■ Brief
Considering only lines that hold the word "cupcake", report how many there are in the listing below, as a single number.

■ Available data
• • •

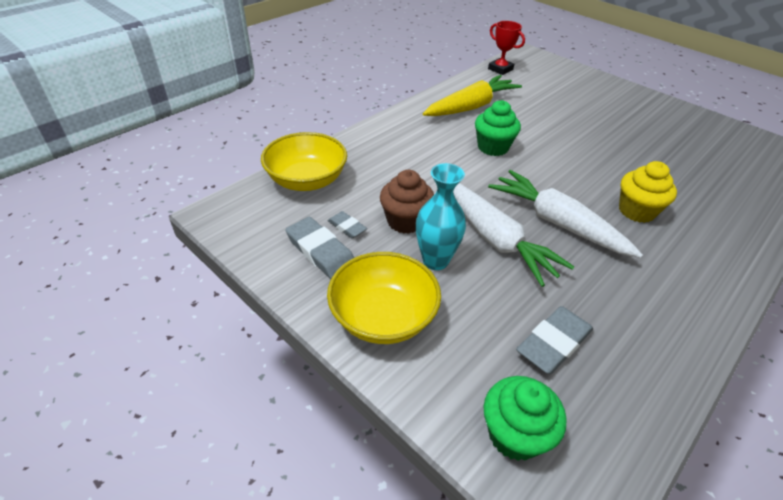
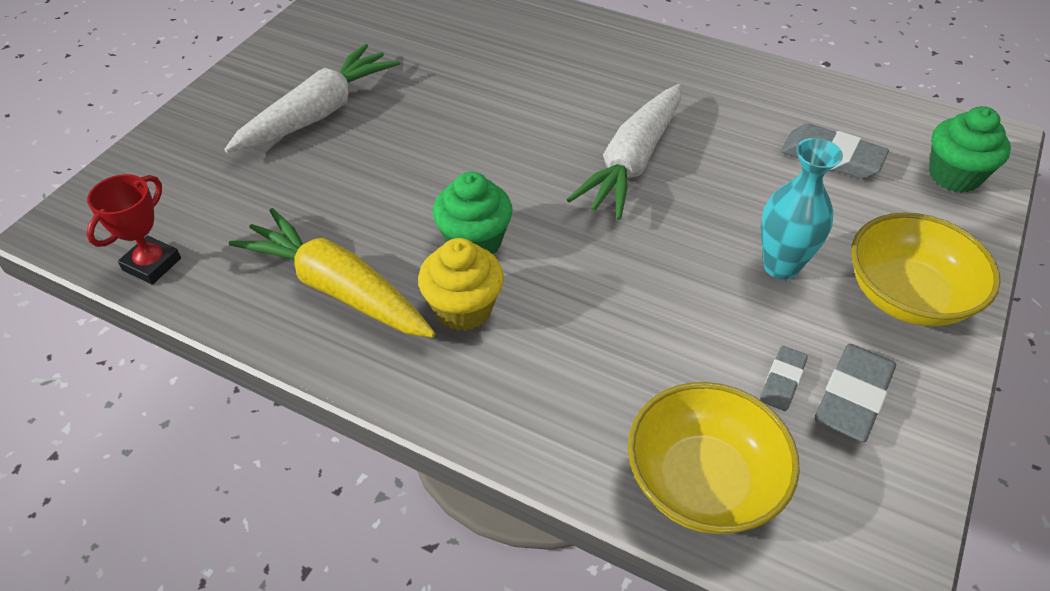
camera: 105 degrees left, 5 degrees up
(405, 221) = (724, 314): brown cupcake -> none
(495, 239) = (701, 215): white carrot -> white carrot (318, 113)
(636, 211) = (567, 97): yellow cupcake -> yellow cupcake (463, 308)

• • •

■ Written solution
2